## Task objective
Show every line below where "STEPPER" can be found.

(Before-and-after change records)

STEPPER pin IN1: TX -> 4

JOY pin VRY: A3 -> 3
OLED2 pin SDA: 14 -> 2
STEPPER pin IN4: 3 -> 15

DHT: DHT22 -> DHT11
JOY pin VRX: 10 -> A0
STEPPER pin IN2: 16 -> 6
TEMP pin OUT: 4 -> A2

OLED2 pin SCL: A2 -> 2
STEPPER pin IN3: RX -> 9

## Solution for this exercise
STEPPER pin IN1: TX -> 4
STEPPER pin IN4: 3 -> 15
STEPPER pin IN2: 16 -> 6
STEPPER pin IN3: RX -> 9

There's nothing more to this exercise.